• Action item:
In the records below, reproduce exactly the lines from the one containing "red key [48,167,136,198] -> none" through the one containing "none -> grey star [605,271,663,304]", both included, and omit the pictures.

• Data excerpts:
-- Opening Marker --

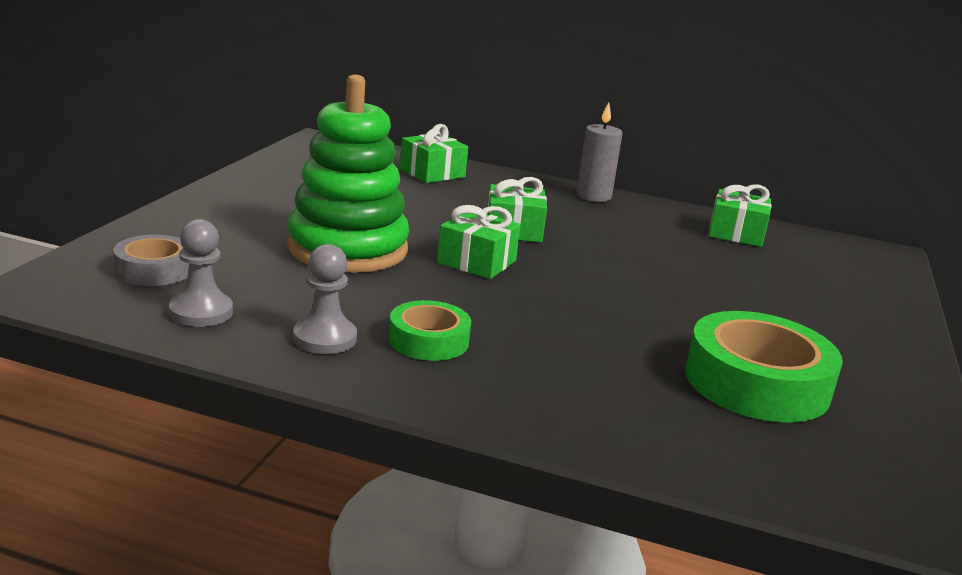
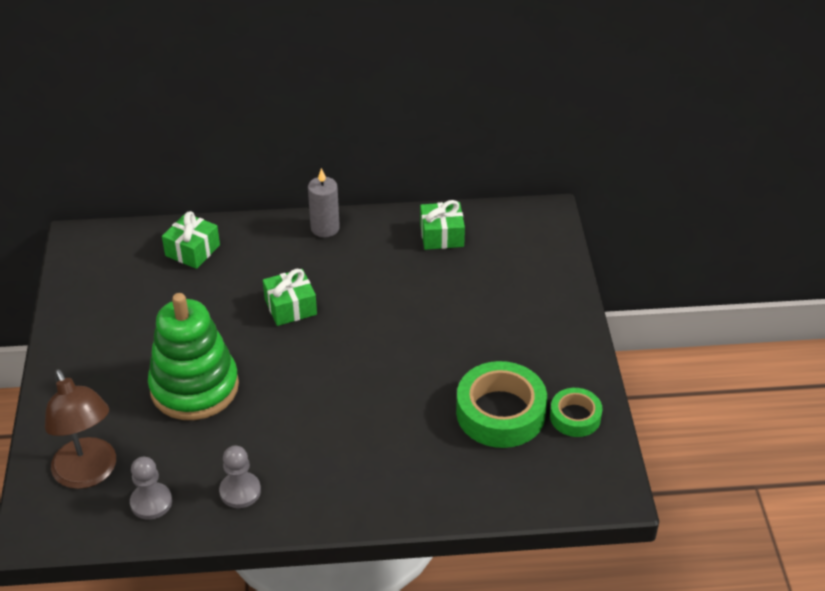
camera: 20 degrees left, 20 degrees up
grey tape [113,234,189,286] -> brown lamp [45,369,116,489]
green tape [388,300,471,361] -> green tape moved to [550,388,603,437]
green gift [437,205,521,279] -> none

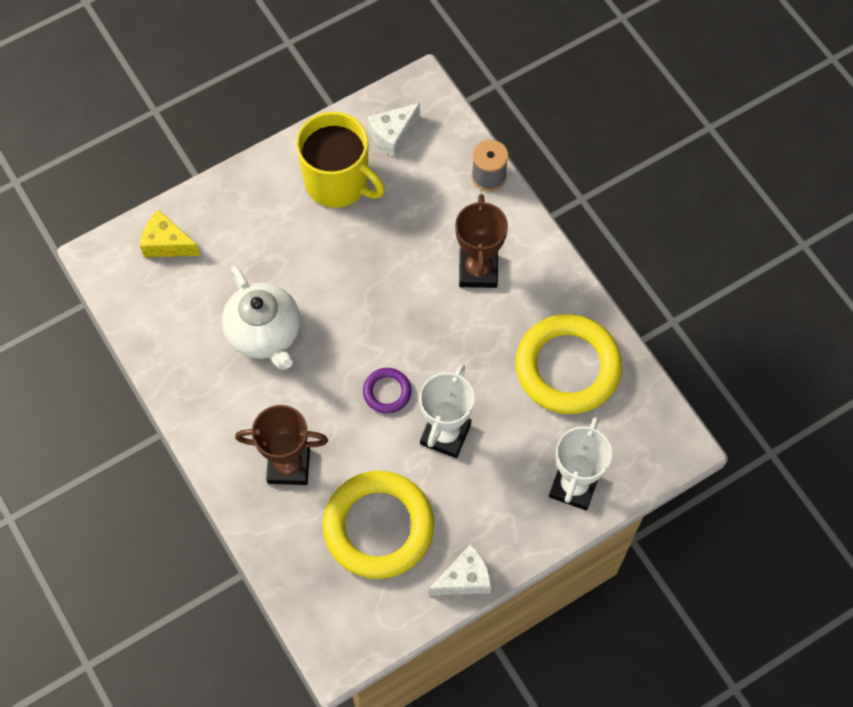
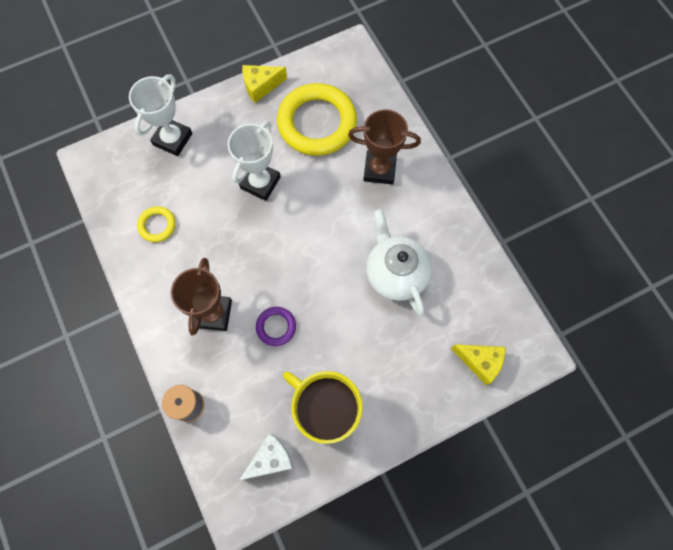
camera: 175 degrees left, 5 degrees up
purple ring [363,368,411,414] -> purple ring moved to [256,307,296,346]
white cheese [429,544,492,595] -> yellow cheese [242,65,287,103]
yellow ring [515,314,622,414] -> yellow ring [137,206,176,242], size x0.45

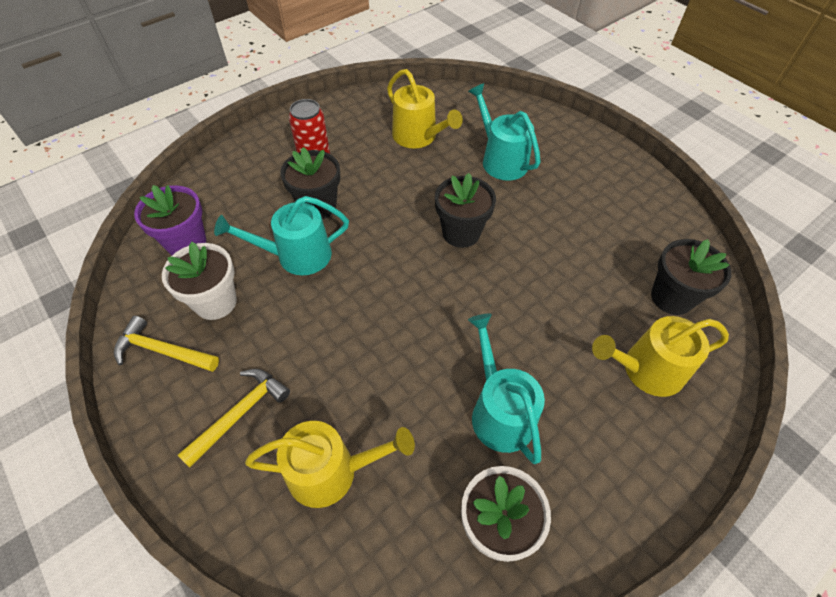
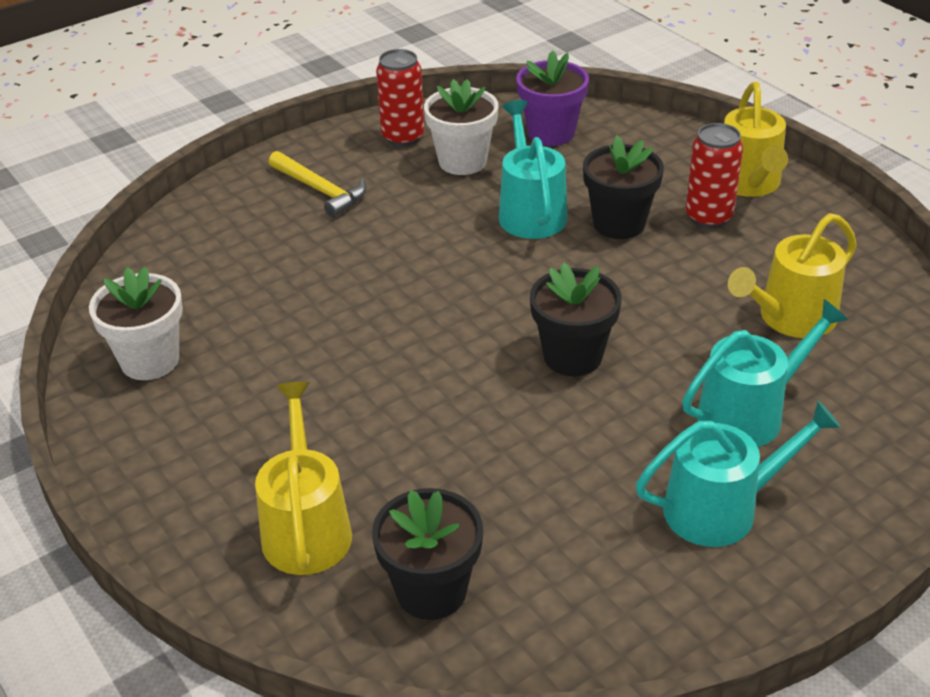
camera: 95 degrees right, 15 degrees down
yellow hammer [114,316,219,372] -> red can [376,49,425,147]
yellow watering can [245,421,415,508] -> yellow watering can moved to [724,82,788,197]
turquoise watering can [468,314,545,464] -> turquoise watering can moved to [636,401,841,547]

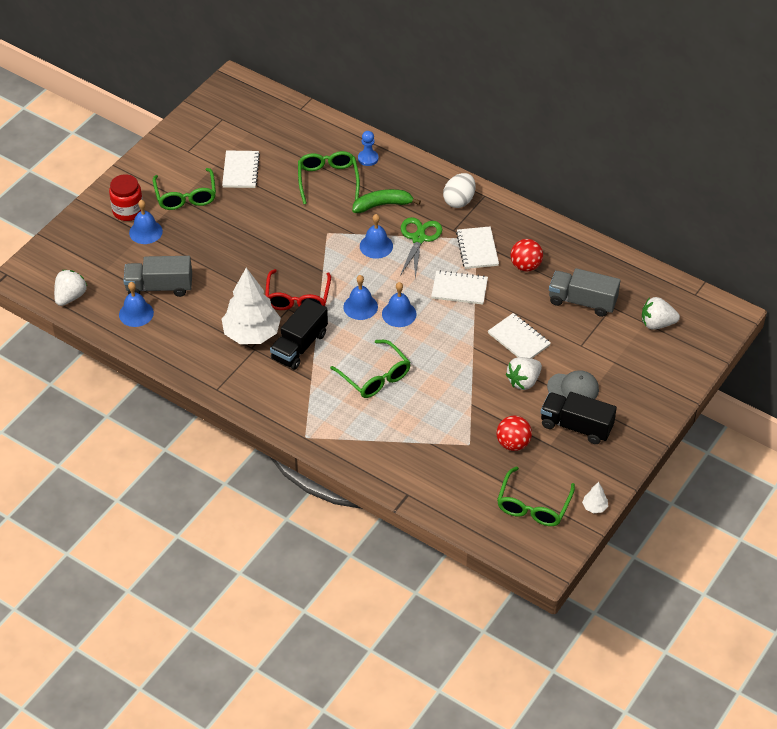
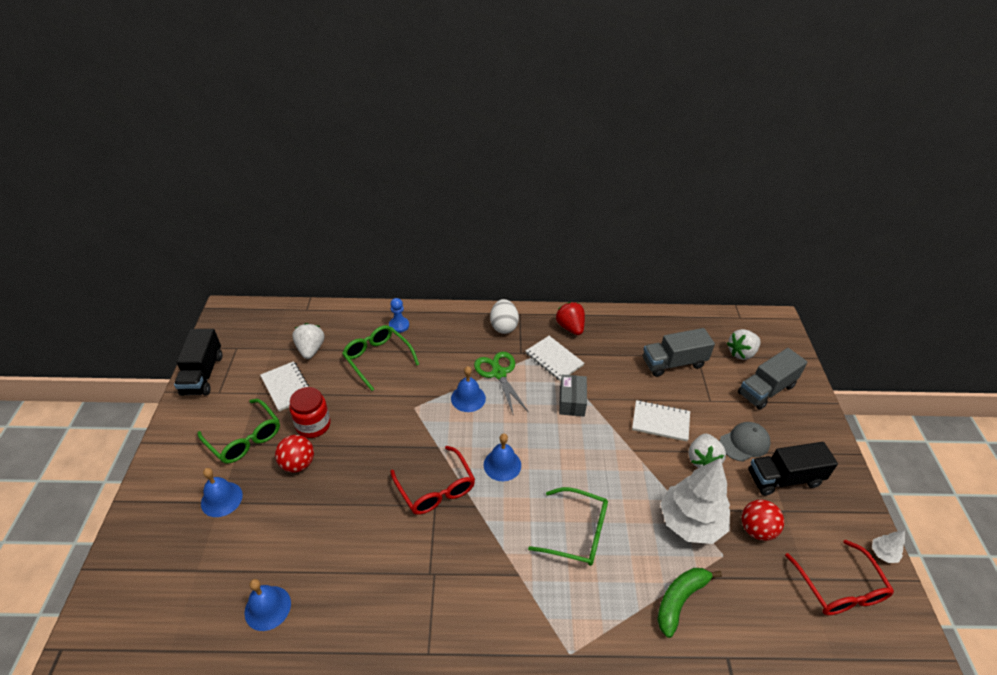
camera: 35 degrees left, 5 degrees down
white strawberry [54,270,87,306] -> white strawberry moved to [292,323,324,359]
red jar [109,174,143,221] -> red jar moved to [289,387,330,438]
grey truck [124,256,192,297] -> grey truck moved to [738,348,807,410]
white tree [222,268,281,344] -> white tree moved to [660,458,730,544]
black truck [270,298,328,370] -> black truck moved to [174,329,222,396]
green banana [352,189,421,213] -> green banana moved to [657,568,722,638]
blue bell [382,282,417,327] -> none
white notebook [431,270,488,305] -> grey box [559,375,587,416]
green glasses [497,466,575,526] -> red glasses [785,540,894,615]
red ball [510,239,543,272] -> red ball moved to [275,435,314,473]
none -> red strawberry [555,302,585,335]

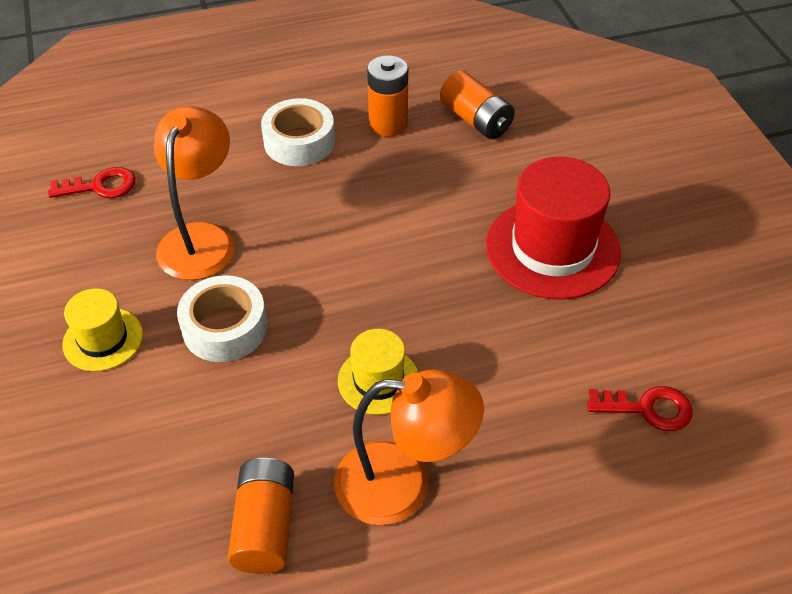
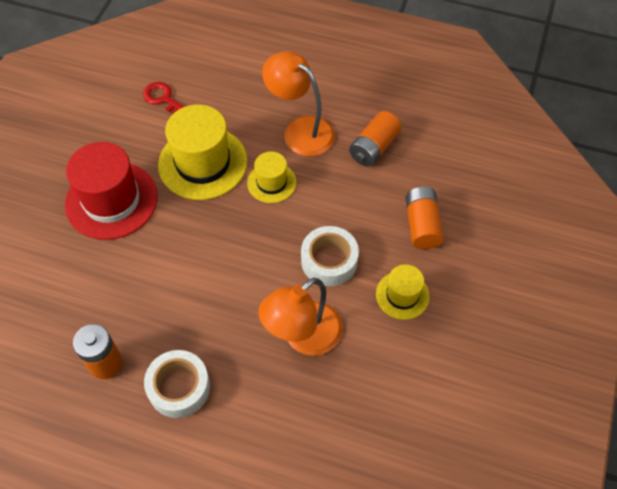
camera: 145 degrees left, 10 degrees up
red key [48,167,136,198] -> none
orange battery [440,71,515,139] -> orange battery moved to [405,187,444,249]
none -> yellow hat [158,104,248,200]

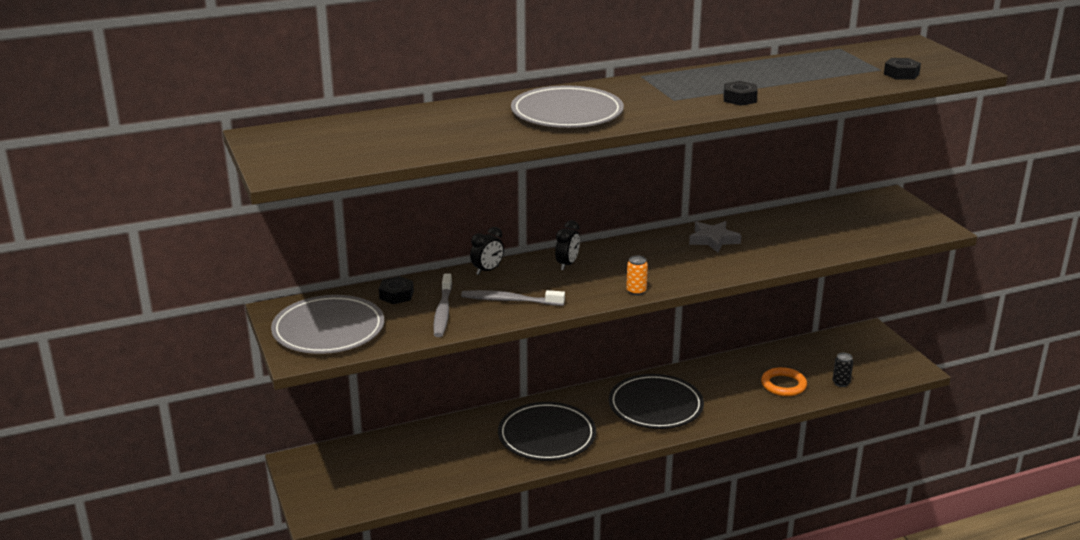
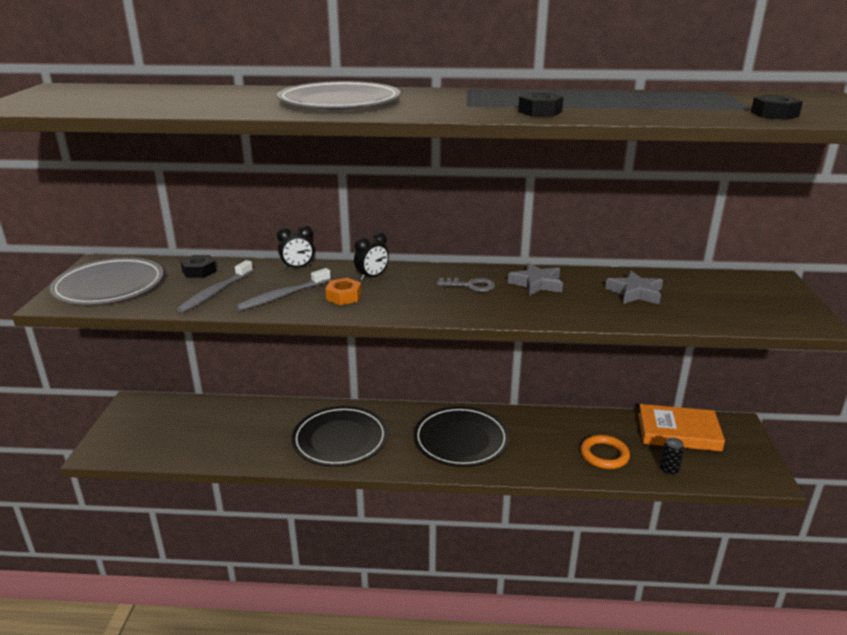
camera: 25 degrees right, 0 degrees up
grey toothbrush [461,290,565,306] -> grey toothbrush turned 75 degrees counterclockwise [236,268,331,311]
orange can [626,256,648,295] -> none
none -> orange nut [325,278,361,305]
none -> grey key [437,278,495,292]
none -> grey star [605,271,663,304]
none -> orange book [638,404,725,451]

-- Closing Marker --

• Written response:
red key [48,167,136,198] -> none
orange battery [440,71,515,139] -> orange battery moved to [405,187,444,249]
none -> yellow hat [158,104,248,200]

camera: 25 degrees right, 0 degrees up
grey toothbrush [461,290,565,306] -> grey toothbrush turned 75 degrees counterclockwise [236,268,331,311]
orange can [626,256,648,295] -> none
none -> orange nut [325,278,361,305]
none -> grey key [437,278,495,292]
none -> grey star [605,271,663,304]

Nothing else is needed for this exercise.